How to complete this task: For the listing below, output exactly the lines from the line with "(126, 243) = (146, 205): none -> red bowl" up to and including the line with "(411, 346) = (465, 296): none -> green bell", and no other lines.

Dataset entries:
# # #

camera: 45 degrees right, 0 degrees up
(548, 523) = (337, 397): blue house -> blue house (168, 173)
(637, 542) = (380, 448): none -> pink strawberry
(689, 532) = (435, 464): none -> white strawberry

# # #

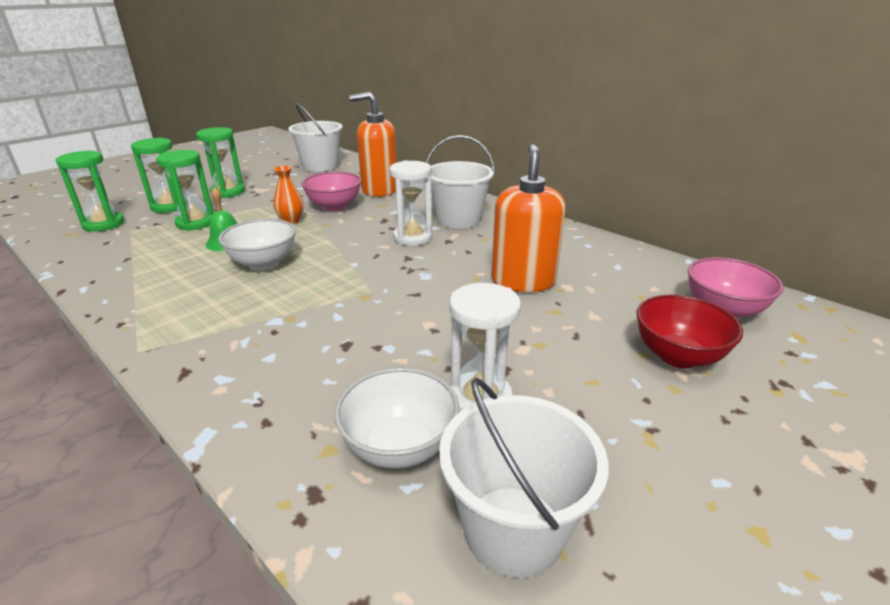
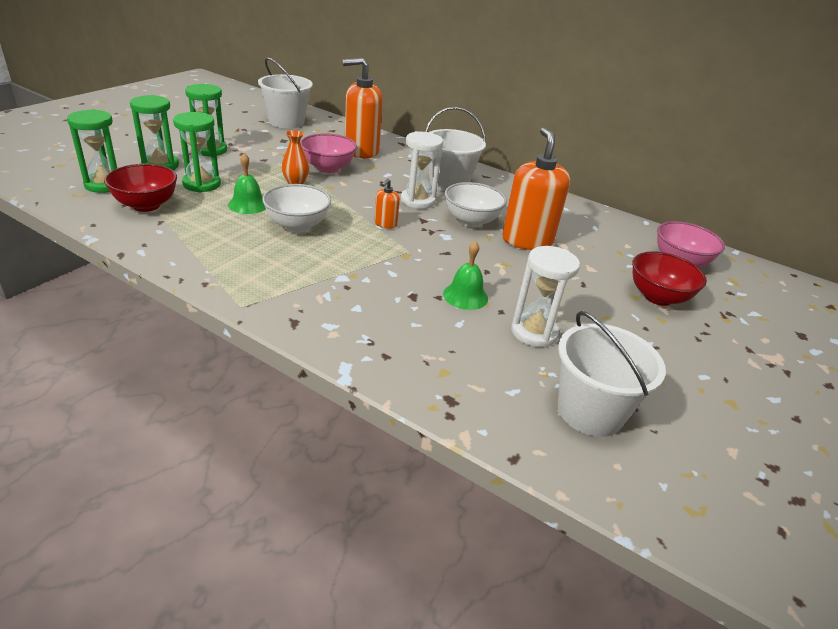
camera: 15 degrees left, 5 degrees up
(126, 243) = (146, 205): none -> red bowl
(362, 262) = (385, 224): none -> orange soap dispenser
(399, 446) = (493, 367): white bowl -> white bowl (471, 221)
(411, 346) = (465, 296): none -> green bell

# # #

Response:
(126, 243) = (146, 205): none -> red bowl
(362, 262) = (385, 224): none -> orange soap dispenser
(399, 446) = (493, 367): white bowl -> white bowl (471, 221)
(411, 346) = (465, 296): none -> green bell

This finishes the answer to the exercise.